START Input data

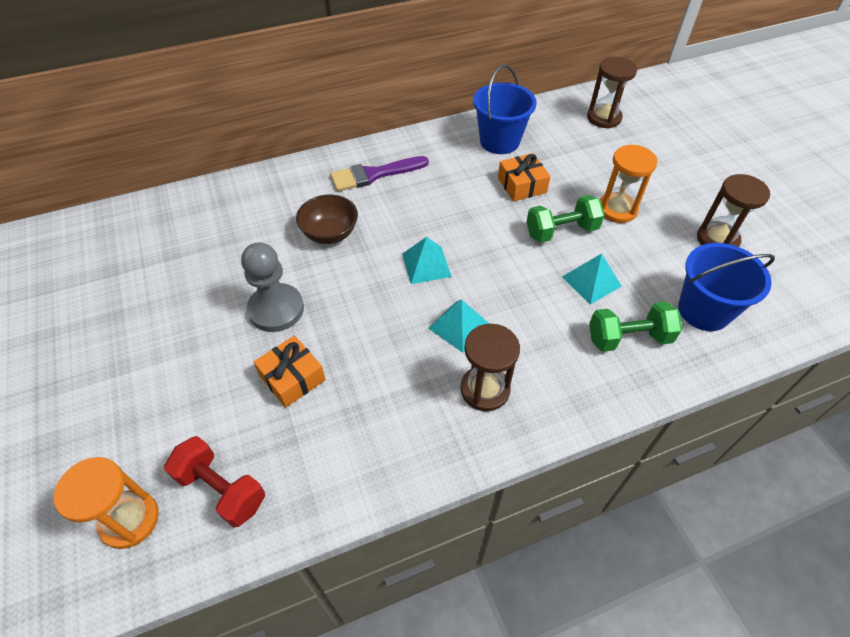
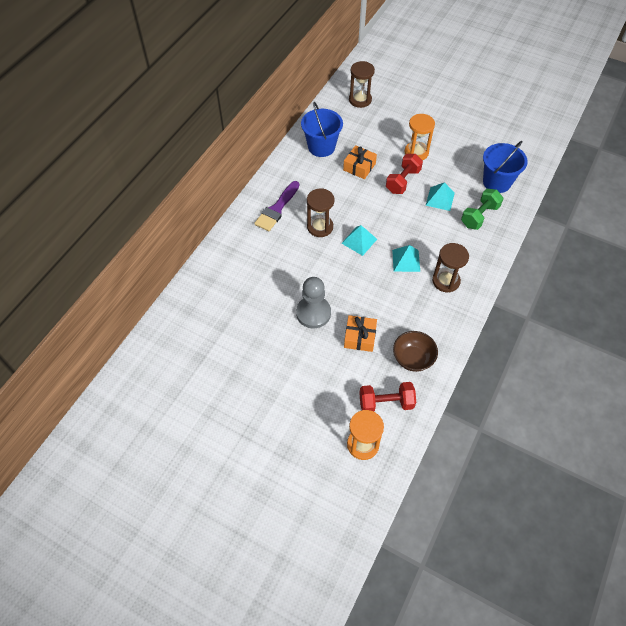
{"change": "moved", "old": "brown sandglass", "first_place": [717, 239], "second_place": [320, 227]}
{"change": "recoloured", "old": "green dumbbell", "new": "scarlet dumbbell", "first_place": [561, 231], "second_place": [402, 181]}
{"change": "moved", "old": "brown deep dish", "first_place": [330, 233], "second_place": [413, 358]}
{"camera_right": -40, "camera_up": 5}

END Input data

Your objective → For every line in the data above that has the string "change", return that line.

Solved problem →
{"change": "moved", "old": "brown sandglass", "first_place": [717, 239], "second_place": [320, 227]}
{"change": "recoloured", "old": "green dumbbell", "new": "scarlet dumbbell", "first_place": [561, 231], "second_place": [402, 181]}
{"change": "moved", "old": "brown deep dish", "first_place": [330, 233], "second_place": [413, 358]}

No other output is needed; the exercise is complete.